═════ TASK MATERIAL ═════
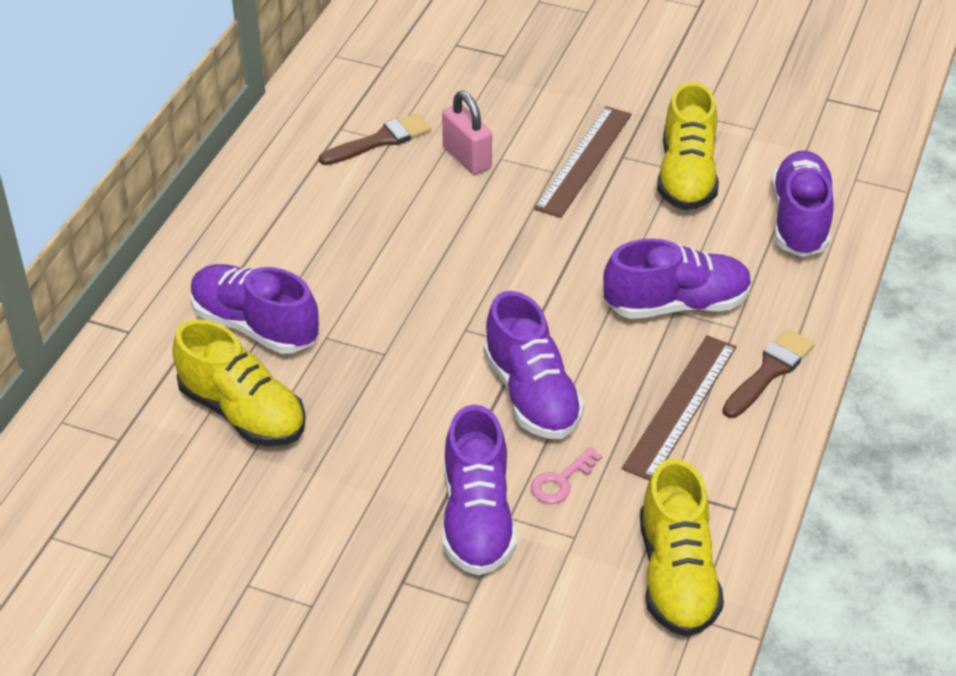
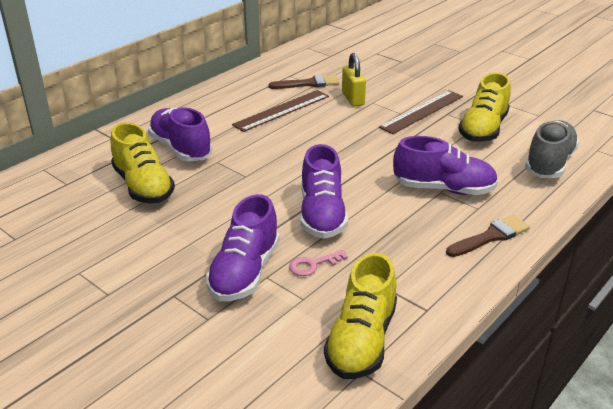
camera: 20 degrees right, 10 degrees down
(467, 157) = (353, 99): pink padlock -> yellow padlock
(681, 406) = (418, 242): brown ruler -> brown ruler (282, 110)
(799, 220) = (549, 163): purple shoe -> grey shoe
═════
═════ TASK MATERIAL ═════
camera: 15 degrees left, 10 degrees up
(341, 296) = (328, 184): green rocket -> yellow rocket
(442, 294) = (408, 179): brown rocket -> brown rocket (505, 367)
═════
GOAL OF THE EXERCISE
Within the material above, copy exactly the lines from the line that holds "camera: 20 degrees right, 10 degrees down" up to and including the line that holds "(799, 220) = (549, 163): purple".

OUTPUT FOR THIS EXERCISE
camera: 20 degrees right, 10 degrees down
(467, 157) = (353, 99): pink padlock -> yellow padlock
(681, 406) = (418, 242): brown ruler -> brown ruler (282, 110)
(799, 220) = (549, 163): purple shoe -> grey shoe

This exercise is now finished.